INSTRUCTIONS FOR THE TASK ::
Going down the data below, set down exactly the line with "pos1: [469, 132]" and each line after it through the line with "after: Blumentopf/türkis"; no other lines.

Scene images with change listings
___

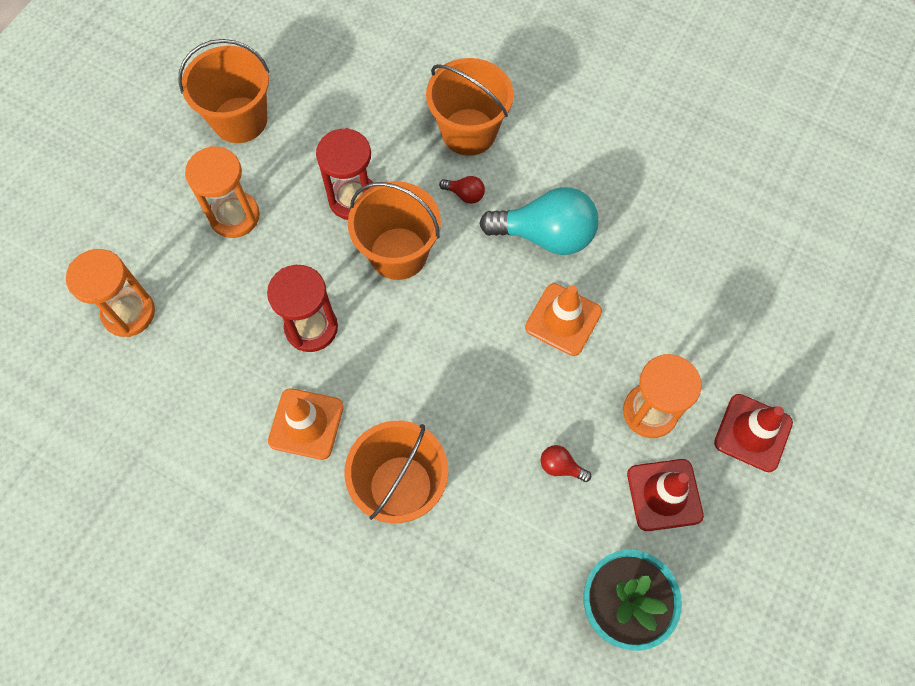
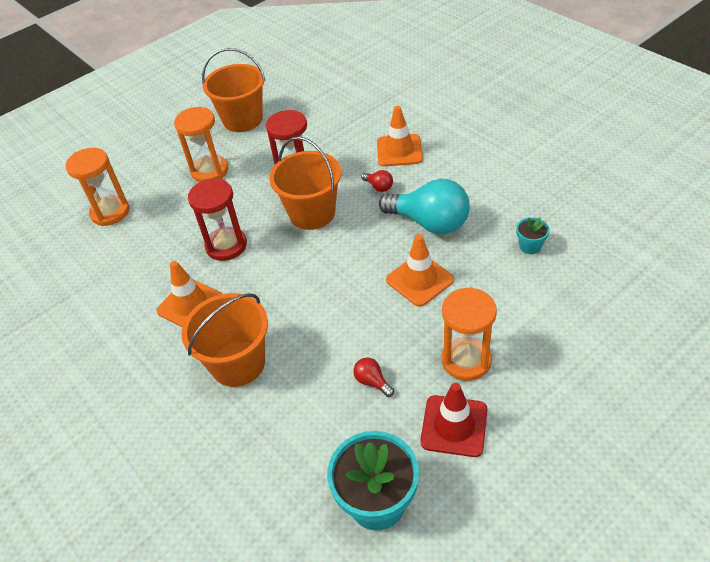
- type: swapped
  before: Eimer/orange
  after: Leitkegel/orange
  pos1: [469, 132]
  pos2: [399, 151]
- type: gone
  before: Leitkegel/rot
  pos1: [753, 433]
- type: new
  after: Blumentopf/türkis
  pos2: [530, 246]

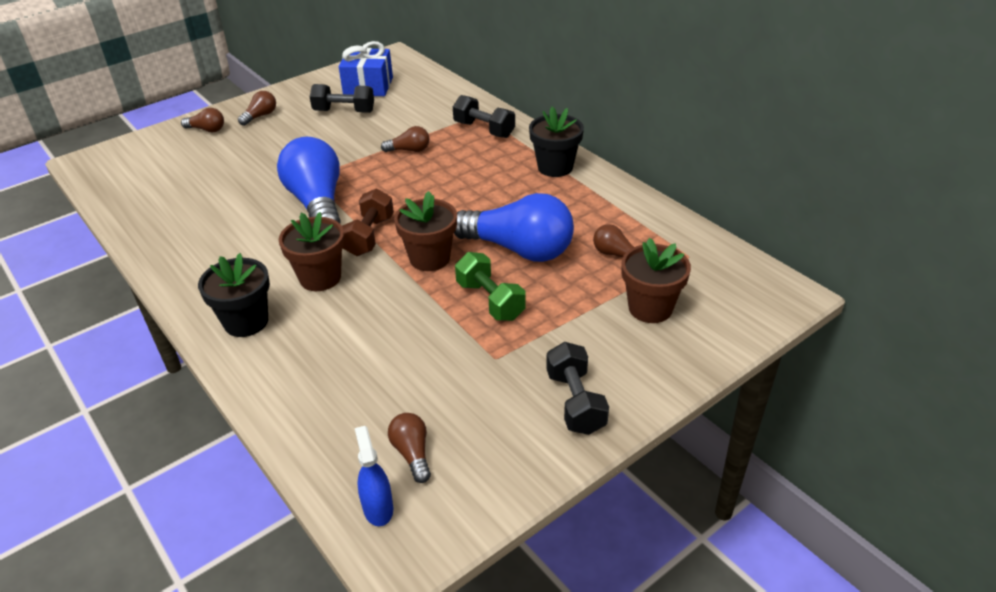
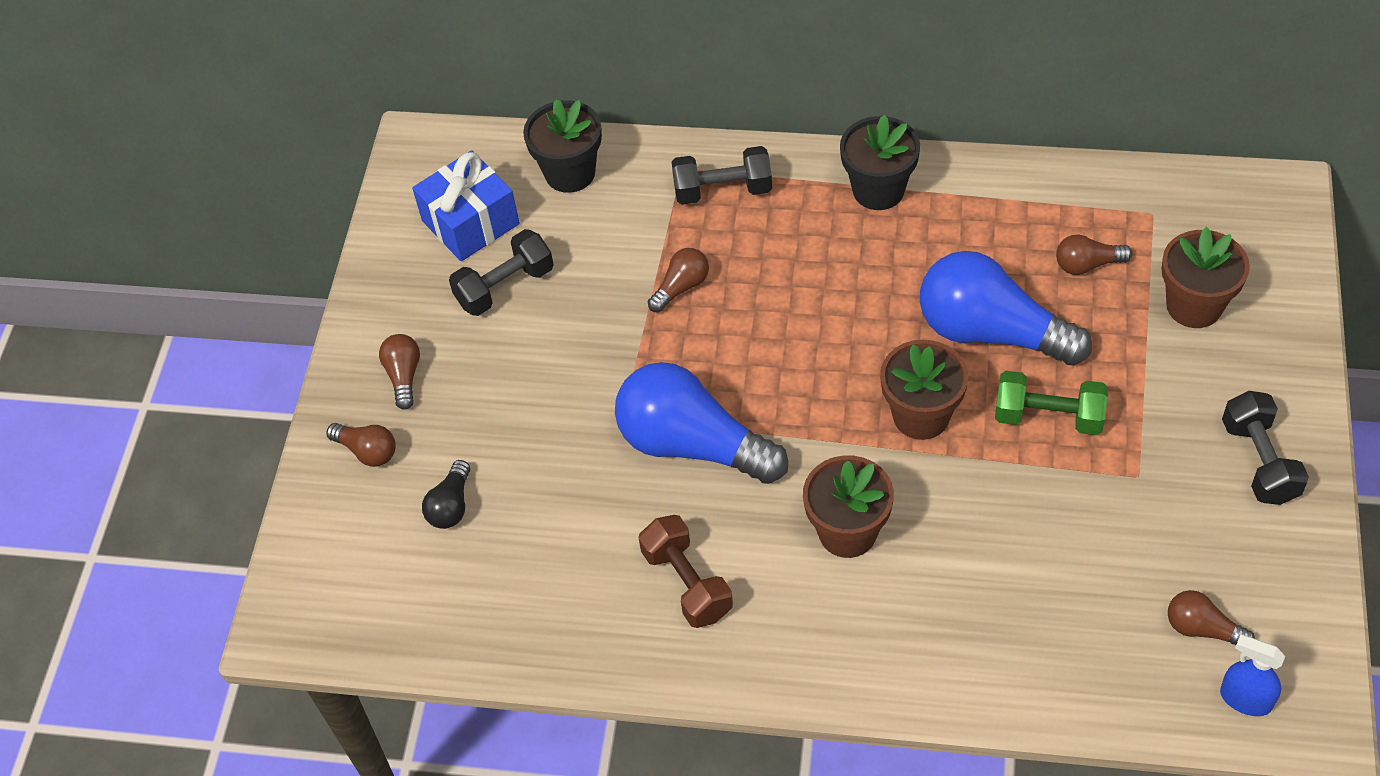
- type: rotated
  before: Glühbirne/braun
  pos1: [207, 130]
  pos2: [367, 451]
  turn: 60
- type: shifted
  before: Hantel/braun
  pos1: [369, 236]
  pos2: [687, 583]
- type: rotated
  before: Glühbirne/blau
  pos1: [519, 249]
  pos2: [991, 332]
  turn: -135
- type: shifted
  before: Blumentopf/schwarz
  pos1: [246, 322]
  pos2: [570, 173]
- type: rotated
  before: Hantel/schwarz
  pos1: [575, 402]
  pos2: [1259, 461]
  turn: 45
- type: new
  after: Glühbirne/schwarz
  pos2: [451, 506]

___

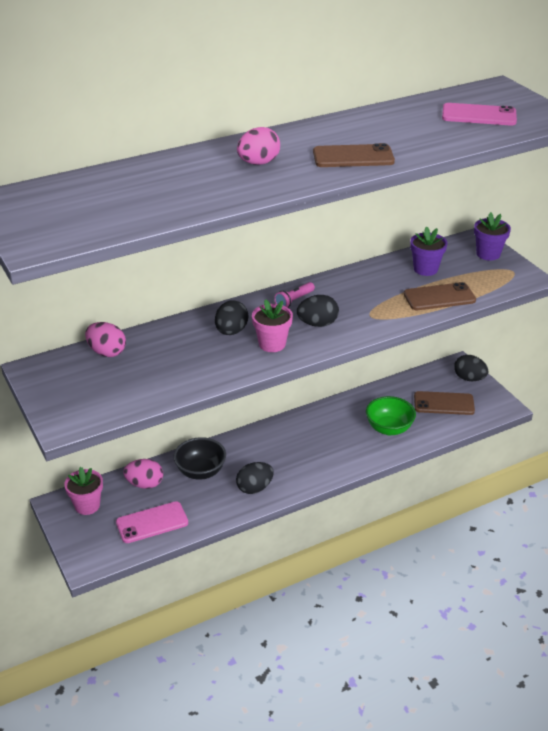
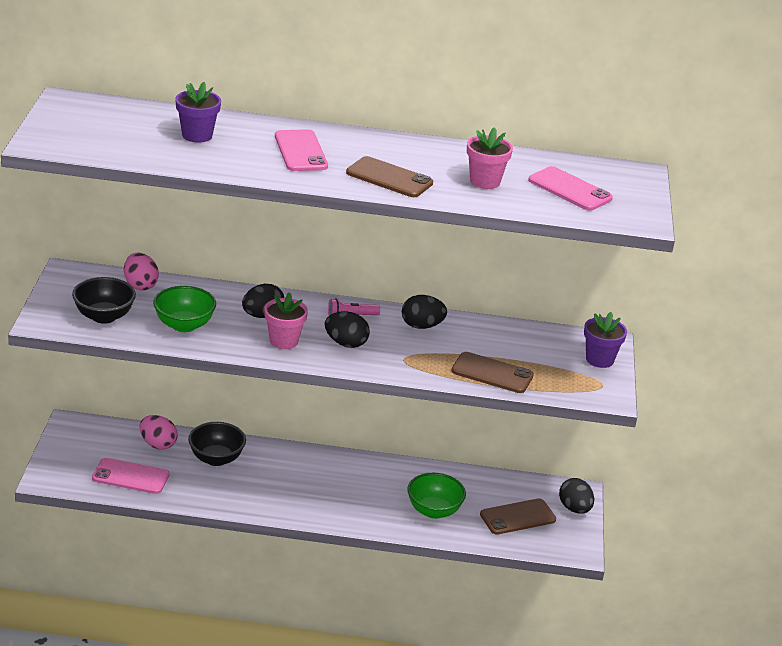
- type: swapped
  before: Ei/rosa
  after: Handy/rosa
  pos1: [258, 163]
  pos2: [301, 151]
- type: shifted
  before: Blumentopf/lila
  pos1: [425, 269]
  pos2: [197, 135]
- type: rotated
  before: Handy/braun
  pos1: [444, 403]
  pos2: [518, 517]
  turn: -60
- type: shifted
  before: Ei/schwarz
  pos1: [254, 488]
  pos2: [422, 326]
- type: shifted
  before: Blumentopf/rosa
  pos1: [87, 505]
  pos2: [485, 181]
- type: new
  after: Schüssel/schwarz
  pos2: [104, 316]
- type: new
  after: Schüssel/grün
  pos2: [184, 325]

___

WRITTEN ANSWER ::
  pos1: [469, 132]
  pos2: [399, 151]
- type: gone
  before: Leitkegel/rot
  pos1: [753, 433]
- type: new
  after: Blumentopf/türkis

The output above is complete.